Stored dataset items
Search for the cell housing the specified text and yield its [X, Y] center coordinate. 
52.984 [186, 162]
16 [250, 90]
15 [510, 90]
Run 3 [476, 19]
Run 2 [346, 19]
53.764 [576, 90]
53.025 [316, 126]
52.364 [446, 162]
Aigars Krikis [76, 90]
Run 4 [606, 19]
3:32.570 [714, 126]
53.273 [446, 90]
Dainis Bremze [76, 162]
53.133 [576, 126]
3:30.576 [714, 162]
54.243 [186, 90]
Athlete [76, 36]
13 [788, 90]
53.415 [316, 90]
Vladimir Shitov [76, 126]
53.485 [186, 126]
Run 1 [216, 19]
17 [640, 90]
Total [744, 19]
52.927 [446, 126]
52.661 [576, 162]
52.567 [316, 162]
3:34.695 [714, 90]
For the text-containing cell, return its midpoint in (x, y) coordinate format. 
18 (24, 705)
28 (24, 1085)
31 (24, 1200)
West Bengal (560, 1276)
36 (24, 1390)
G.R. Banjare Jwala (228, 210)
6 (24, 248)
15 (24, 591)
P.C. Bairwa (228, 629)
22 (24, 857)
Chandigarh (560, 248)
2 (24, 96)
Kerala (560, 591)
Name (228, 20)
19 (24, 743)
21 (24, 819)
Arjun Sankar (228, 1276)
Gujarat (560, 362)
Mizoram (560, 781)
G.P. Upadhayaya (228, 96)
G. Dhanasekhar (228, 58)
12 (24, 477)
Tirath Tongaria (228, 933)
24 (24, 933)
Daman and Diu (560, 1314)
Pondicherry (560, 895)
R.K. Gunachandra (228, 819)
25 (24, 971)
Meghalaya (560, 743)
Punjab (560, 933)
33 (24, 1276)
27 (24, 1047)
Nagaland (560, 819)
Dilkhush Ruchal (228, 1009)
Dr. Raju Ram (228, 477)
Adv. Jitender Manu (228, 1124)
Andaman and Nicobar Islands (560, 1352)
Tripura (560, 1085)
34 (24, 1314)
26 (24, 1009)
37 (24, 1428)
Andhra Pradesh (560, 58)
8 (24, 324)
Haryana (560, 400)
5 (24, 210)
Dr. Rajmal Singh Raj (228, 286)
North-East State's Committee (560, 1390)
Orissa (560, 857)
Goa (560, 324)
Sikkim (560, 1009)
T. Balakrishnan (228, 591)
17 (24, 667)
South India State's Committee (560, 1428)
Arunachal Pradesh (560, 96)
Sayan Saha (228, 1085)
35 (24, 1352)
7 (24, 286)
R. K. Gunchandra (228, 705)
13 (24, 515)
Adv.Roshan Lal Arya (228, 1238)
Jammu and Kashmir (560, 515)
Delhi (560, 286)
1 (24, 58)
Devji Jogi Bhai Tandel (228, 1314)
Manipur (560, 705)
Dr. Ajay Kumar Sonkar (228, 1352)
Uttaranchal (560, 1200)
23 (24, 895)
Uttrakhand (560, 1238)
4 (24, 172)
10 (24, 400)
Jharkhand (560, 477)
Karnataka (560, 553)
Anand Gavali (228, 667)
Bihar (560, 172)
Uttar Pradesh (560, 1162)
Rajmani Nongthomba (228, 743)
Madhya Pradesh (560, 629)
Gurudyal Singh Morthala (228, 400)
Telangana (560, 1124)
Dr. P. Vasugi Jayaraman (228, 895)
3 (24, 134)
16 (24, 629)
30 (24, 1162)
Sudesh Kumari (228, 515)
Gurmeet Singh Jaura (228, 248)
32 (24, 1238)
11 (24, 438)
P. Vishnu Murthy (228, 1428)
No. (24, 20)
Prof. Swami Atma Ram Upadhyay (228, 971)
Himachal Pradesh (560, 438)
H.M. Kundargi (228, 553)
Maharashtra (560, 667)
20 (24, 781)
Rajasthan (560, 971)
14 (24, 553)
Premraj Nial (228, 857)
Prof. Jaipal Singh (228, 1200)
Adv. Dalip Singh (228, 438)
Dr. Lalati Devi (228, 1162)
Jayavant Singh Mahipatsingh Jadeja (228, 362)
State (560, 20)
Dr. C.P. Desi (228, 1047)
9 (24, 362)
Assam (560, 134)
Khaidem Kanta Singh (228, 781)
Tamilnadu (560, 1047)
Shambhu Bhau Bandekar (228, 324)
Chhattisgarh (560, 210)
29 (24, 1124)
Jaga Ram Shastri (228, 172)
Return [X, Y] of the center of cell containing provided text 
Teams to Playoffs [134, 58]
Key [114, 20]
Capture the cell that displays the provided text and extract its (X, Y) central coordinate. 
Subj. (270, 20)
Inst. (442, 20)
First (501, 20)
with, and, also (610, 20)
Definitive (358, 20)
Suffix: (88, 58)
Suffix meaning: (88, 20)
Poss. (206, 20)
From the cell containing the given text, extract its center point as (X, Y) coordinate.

- _TASK DETAILS_:
Retype every line of the records above without changing a single character.

- _FULL ANSWER_:
Search for the cell housing the specified text and yield its [X, Y] center coordinate. 
52.984 [186, 162]
16 [250, 90]
15 [510, 90]
Run 3 [476, 19]
Run 2 [346, 19]
53.764 [576, 90]
53.025 [316, 126]
52.364 [446, 162]
Aigars Krikis [76, 90]
Run 4 [606, 19]
3:32.570 [714, 126]
53.273 [446, 90]
Dainis Bremze [76, 162]
53.133 [576, 126]
3:30.576 [714, 162]
54.243 [186, 90]
Athlete [76, 36]
13 [788, 90]
53.415 [316, 90]
Vladimir Shitov [76, 126]
53.485 [186, 126]
Run 1 [216, 19]
17 [640, 90]
Total [744, 19]
52.927 [446, 126]
52.661 [576, 162]
52.567 [316, 162]
3:34.695 [714, 90]
For the text-containing cell, return its midpoint in (x, y) coordinate format. 
18 (24, 705)
28 (24, 1085)
31 (24, 1200)
West Bengal (560, 1276)
36 (24, 1390)
G.R. Banjare Jwala (228, 210)
6 (24, 248)
15 (24, 591)
P.C. Bairwa (228, 629)
22 (24, 857)
Chandigarh (560, 248)
2 (24, 96)
Kerala (560, 591)
Name (228, 20)
19 (24, 743)
21 (24, 819)
Arjun Sankar (228, 1276)
Gujarat (560, 362)
Mizoram (560, 781)
G.P. Upadhayaya (228, 96)
G. Dhanasekhar (228, 58)
12 (24, 477)
Tirath Tongaria (228, 933)
24 (24, 933)
Daman and Diu (560, 1314)
Pondicherry (560, 895)
R.K. Gunachandra (228, 819)
25 (24, 971)
Meghalaya (560, 743)
Punjab (560, 933)
33 (24, 1276)
27 (24, 1047)
Nagaland (560, 819)
Dilkhush Ruchal (228, 1009)
Dr. Raju Ram (228, 477)
Adv. Jitender Manu (228, 1124)
Andaman and Nicobar Islands (560, 1352)
Tripura (560, 1085)
34 (24, 1314)
26 (24, 1009)
37 (24, 1428)
Andhra Pradesh (560, 58)
8 (24, 324)
Haryana (560, 400)
5 (24, 210)
Dr. Rajmal Singh Raj (228, 286)
North-East State's Committee (560, 1390)
Orissa (560, 857)
Goa (560, 324)
Sikkim (560, 1009)
T. Balakrishnan (228, 591)
17 (24, 667)
South India State's Committee (560, 1428)
Arunachal Pradesh (560, 96)
Sayan Saha (228, 1085)
35 (24, 1352)
7 (24, 286)
R. K. Gunchandra (228, 705)
13 (24, 515)
Adv.Roshan Lal Arya (228, 1238)
Jammu and Kashmir (560, 515)
Delhi (560, 286)
1 (24, 58)
Devji Jogi Bhai Tandel (228, 1314)
Manipur (560, 705)
Dr. Ajay Kumar Sonkar (228, 1352)
Uttaranchal (560, 1200)
23 (24, 895)
Uttrakhand (560, 1238)
4 (24, 172)
10 (24, 400)
Jharkhand (560, 477)
Karnataka (560, 553)
Anand Gavali (228, 667)
Bihar (560, 172)
Uttar Pradesh (560, 1162)
Rajmani Nongthomba (228, 743)
Madhya Pradesh (560, 629)
Gurudyal Singh Morthala (228, 400)
Telangana (560, 1124)
Dr. P. Vasugi Jayaraman (228, 895)
3 (24, 134)
16 (24, 629)
30 (24, 1162)
Sudesh Kumari (228, 515)
Gurmeet Singh Jaura (228, 248)
32 (24, 1238)
11 (24, 438)
P. Vishnu Murthy (228, 1428)
No. (24, 20)
Prof. Swami Atma Ram Upadhyay (228, 971)
Himachal Pradesh (560, 438)
H.M. Kundargi (228, 553)
Maharashtra (560, 667)
20 (24, 781)
Rajasthan (560, 971)
14 (24, 553)
Premraj Nial (228, 857)
Prof. Jaipal Singh (228, 1200)
Adv. Dalip Singh (228, 438)
Dr. Lalati Devi (228, 1162)
Jayavant Singh Mahipatsingh Jadeja (228, 362)
State (560, 20)
Dr. C.P. Desi (228, 1047)
9 (24, 362)
Assam (560, 134)
Khaidem Kanta Singh (228, 781)
Tamilnadu (560, 1047)
Shambhu Bhau Bandekar (228, 324)
Chhattisgarh (560, 210)
29 (24, 1124)
Jaga Ram Shastri (228, 172)
Return [X, Y] of the center of cell containing provided text 
Teams to Playoffs [134, 58]
Key [114, 20]
Capture the cell that displays the provided text and extract its (X, Y) central coordinate. 
Subj. (270, 20)
Inst. (442, 20)
First (501, 20)
with, and, also (610, 20)
Definitive (358, 20)
Suffix: (88, 58)
Suffix meaning: (88, 20)
Poss. (206, 20)
From the cell containing the given text, extract its center point as (X, Y) coordinate.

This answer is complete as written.